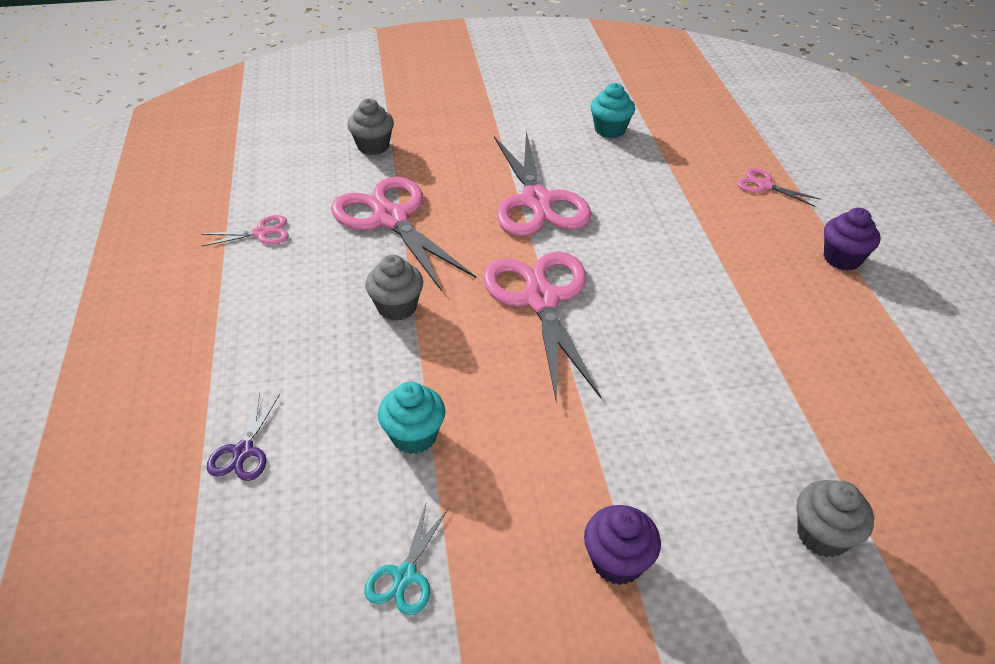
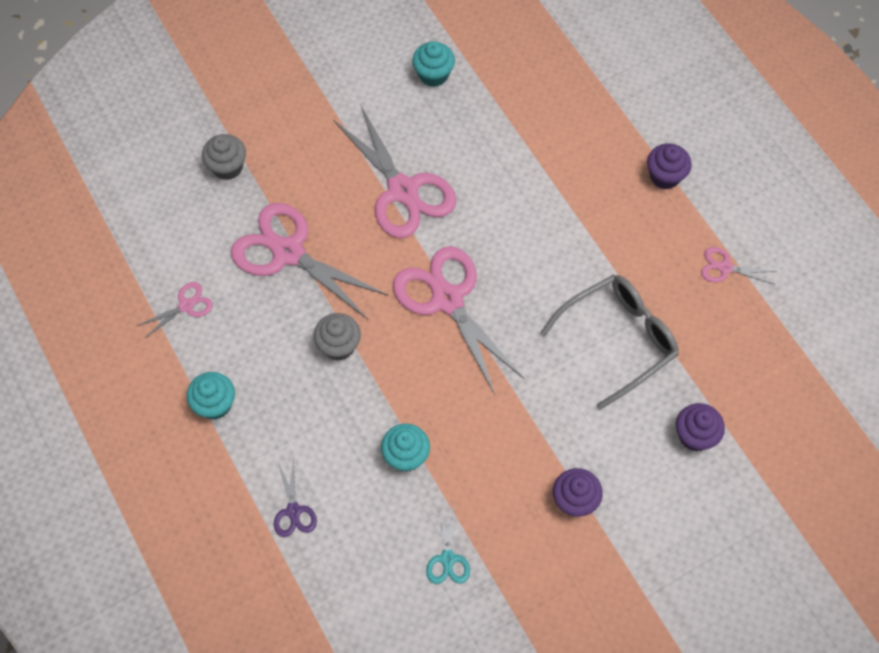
camera: 20 degrees left, 20 degrees up
(230, 320) = (215, 404): none -> turquoise cupcake
(740, 394) = (618, 340): none -> grey glasses
(764, 185) = (586, 108): pink scissors -> pink scissors (725, 268)
(822, 535) = (695, 435): grey cupcake -> purple cupcake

__What you have to do__:
Reproduce the listing word for word, but keep the pictures out of it.

__Your solution__:
camera: 20 degrees left, 20 degrees up
(230, 320) = (215, 404): none -> turquoise cupcake
(740, 394) = (618, 340): none -> grey glasses
(764, 185) = (586, 108): pink scissors -> pink scissors (725, 268)
(822, 535) = (695, 435): grey cupcake -> purple cupcake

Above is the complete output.